[Data excerpts]
★ ★ ★ ★ ★ ★ ★

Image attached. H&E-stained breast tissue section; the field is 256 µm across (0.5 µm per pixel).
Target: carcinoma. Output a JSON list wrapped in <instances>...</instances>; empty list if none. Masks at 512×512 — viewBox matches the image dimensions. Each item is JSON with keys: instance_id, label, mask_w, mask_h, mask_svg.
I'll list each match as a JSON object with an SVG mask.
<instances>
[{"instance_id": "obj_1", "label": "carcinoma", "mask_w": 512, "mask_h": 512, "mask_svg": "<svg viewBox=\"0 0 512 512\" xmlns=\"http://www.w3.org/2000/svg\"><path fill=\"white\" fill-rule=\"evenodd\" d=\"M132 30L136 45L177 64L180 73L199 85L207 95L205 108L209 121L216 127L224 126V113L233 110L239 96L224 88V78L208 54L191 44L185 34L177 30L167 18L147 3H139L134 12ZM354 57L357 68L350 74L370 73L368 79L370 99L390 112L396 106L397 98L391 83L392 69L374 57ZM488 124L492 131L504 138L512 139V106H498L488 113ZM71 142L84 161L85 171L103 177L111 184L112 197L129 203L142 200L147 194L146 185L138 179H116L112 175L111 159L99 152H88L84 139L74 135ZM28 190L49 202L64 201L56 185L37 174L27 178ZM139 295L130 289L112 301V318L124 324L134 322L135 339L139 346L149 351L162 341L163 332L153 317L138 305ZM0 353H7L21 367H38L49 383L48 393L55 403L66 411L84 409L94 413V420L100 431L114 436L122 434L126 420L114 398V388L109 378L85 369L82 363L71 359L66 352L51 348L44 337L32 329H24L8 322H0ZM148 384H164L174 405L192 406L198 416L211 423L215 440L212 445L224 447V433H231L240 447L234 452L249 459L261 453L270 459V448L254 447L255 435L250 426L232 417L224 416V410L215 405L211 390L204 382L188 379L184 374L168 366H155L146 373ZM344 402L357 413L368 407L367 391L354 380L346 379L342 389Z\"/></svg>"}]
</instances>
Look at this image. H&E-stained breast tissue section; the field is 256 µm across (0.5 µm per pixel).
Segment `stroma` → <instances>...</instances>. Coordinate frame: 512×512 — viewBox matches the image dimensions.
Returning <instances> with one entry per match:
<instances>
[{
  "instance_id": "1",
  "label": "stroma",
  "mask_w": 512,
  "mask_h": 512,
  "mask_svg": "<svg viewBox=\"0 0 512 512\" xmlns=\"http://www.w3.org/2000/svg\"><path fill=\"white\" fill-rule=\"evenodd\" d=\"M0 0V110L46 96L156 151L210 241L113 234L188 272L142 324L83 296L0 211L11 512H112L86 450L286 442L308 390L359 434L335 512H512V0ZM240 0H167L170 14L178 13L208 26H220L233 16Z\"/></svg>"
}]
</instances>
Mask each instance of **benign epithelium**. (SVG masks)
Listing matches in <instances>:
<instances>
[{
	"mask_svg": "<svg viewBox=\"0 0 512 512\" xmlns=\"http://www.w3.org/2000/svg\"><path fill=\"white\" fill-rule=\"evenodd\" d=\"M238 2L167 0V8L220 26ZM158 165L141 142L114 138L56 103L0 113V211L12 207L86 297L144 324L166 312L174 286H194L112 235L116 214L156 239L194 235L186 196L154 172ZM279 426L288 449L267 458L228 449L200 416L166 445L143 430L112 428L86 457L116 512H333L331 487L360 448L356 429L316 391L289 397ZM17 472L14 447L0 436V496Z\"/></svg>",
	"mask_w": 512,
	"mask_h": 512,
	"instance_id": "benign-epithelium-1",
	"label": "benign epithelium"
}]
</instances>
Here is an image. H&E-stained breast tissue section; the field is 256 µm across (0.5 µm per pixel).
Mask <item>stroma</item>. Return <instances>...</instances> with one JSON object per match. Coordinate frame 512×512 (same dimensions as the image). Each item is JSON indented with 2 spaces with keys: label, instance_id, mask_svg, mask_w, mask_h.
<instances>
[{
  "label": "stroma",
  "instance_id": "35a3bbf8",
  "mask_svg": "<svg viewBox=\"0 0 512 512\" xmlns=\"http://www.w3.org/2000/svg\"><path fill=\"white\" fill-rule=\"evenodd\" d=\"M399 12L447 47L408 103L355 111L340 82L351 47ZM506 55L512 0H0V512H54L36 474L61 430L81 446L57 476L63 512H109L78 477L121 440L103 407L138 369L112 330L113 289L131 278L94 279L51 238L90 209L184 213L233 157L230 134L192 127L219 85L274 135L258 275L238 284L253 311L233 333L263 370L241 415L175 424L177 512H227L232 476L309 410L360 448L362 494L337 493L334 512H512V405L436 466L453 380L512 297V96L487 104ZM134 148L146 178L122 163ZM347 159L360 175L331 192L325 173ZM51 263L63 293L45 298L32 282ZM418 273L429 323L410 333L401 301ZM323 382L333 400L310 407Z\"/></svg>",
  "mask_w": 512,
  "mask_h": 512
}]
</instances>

★ ★ ★ ★ ★ ★ ★

• **PROBLEM DETAILS**
Pick each line holding the word "section" out of the data and copy it.

• **SOLUTION TO THE PROBLEM**
Image attached. H&E-stained breast tissue section; the field is 256 µm across (0.5 µm per pixel).
Look at this image. H&E-stained breast tissue section; the field is 256 µm across (0.5 µm per pixel).
Here is an image. H&E-stained breast tissue section; the field is 256 µm across (0.5 µm per pixel).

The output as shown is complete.